Beginning with the line that contains "What was the", print each line to the end of the data exactly. Omit the pictures.
*** Opening of Provided data ***
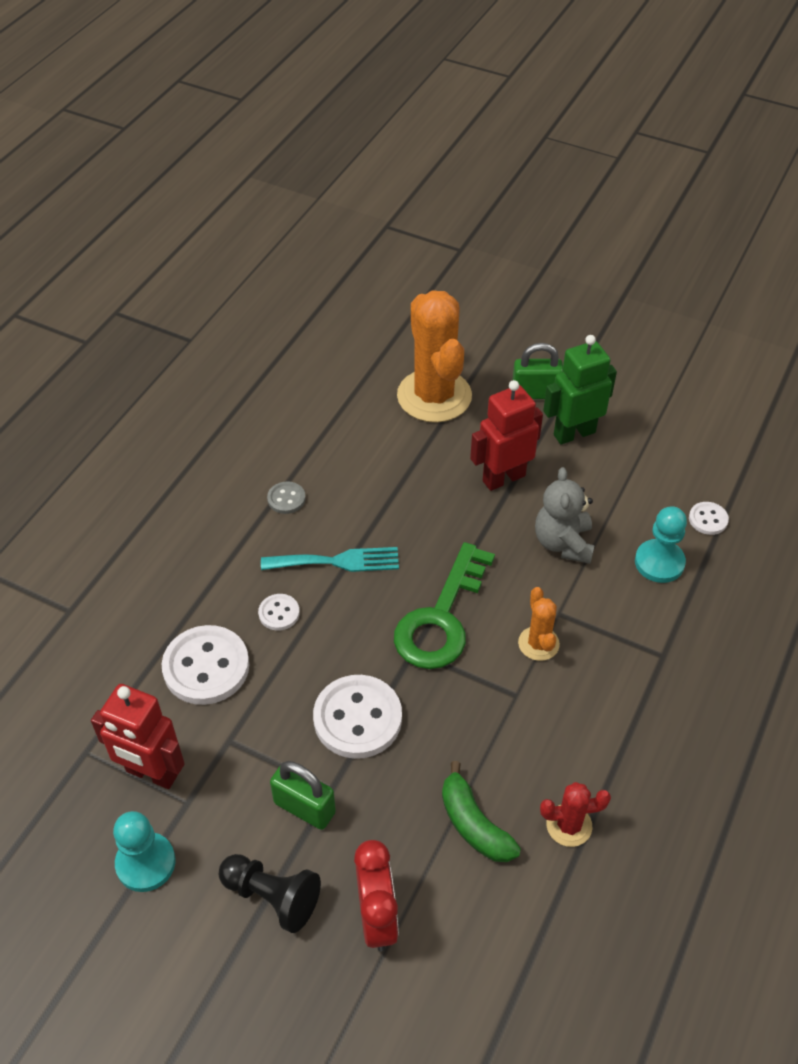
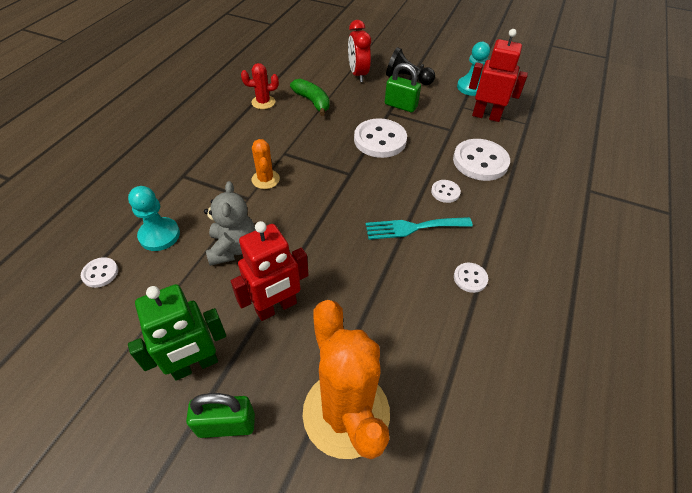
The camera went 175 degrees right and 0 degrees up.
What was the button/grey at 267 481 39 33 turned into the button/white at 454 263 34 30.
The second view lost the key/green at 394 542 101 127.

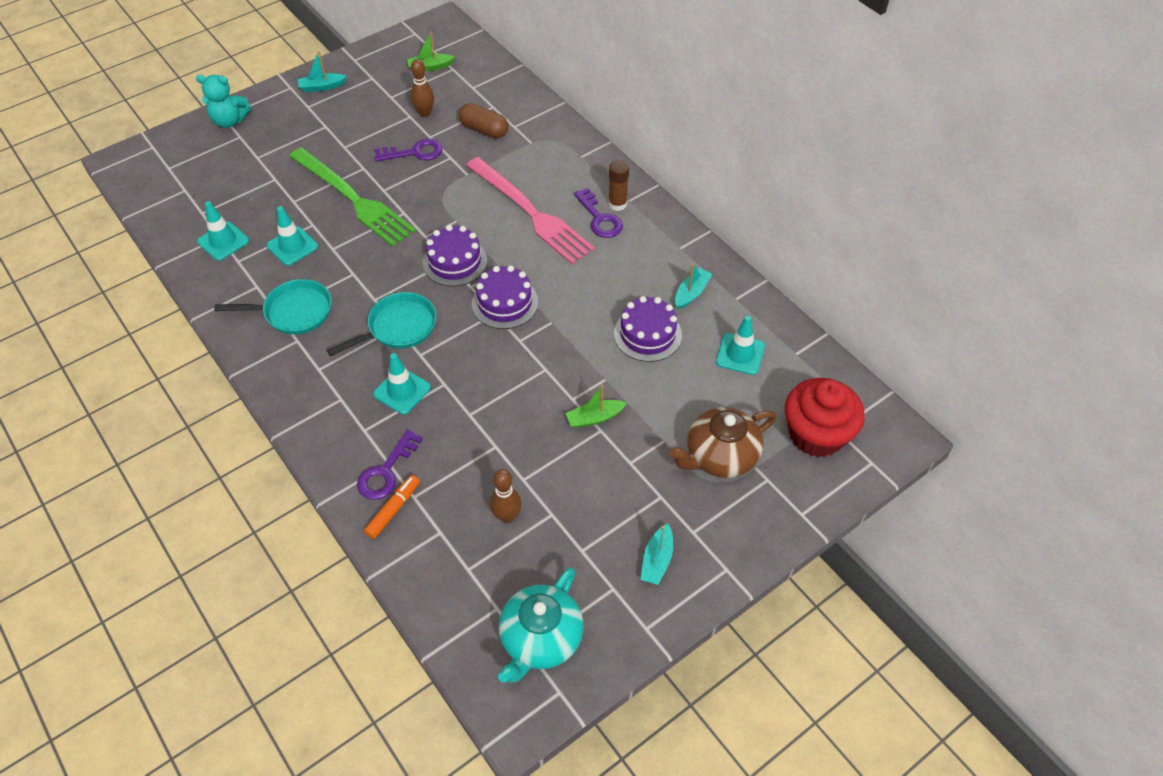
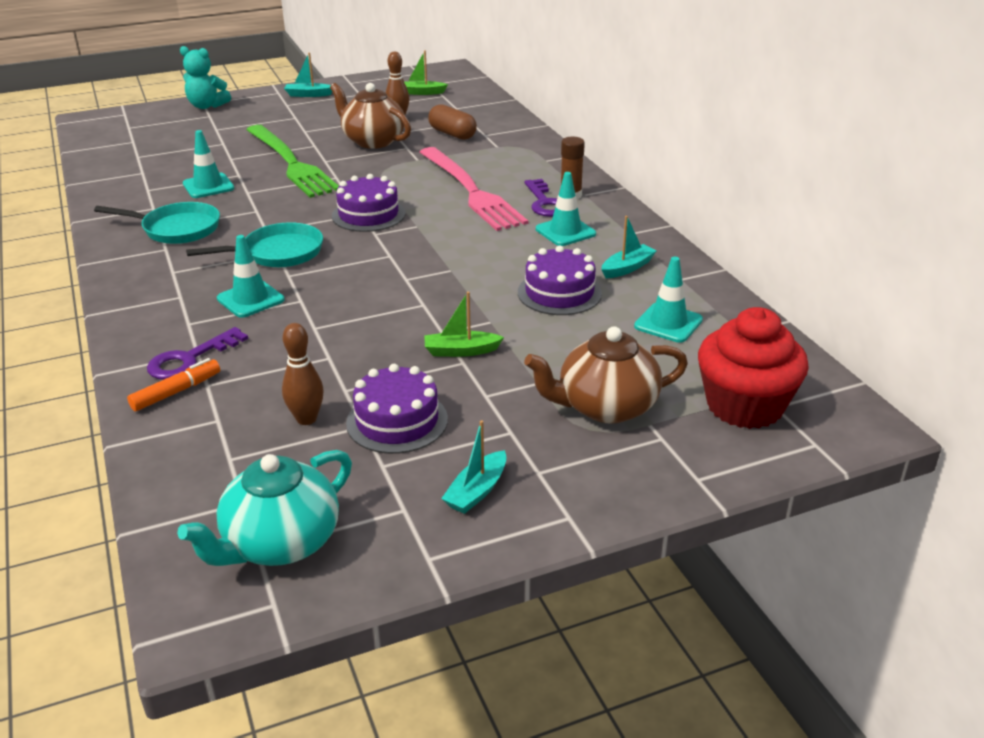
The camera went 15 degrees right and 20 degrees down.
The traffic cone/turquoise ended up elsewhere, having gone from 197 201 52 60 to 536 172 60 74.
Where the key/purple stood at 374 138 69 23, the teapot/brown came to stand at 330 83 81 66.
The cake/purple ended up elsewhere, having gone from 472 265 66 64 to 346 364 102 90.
*** Close of Provided data ***
§ Response to the task
What was the button/grey at 267 481 39 33 turned into the button/white at 454 263 34 30.
The second view lost the key/green at 394 542 101 127.

The camera went 15 degrees right and 20 degrees down.
The traffic cone/turquoise ended up elsewhere, having gone from 197 201 52 60 to 536 172 60 74.
Where the key/purple stood at 374 138 69 23, the teapot/brown came to stand at 330 83 81 66.
The cake/purple ended up elsewhere, having gone from 472 265 66 64 to 346 364 102 90.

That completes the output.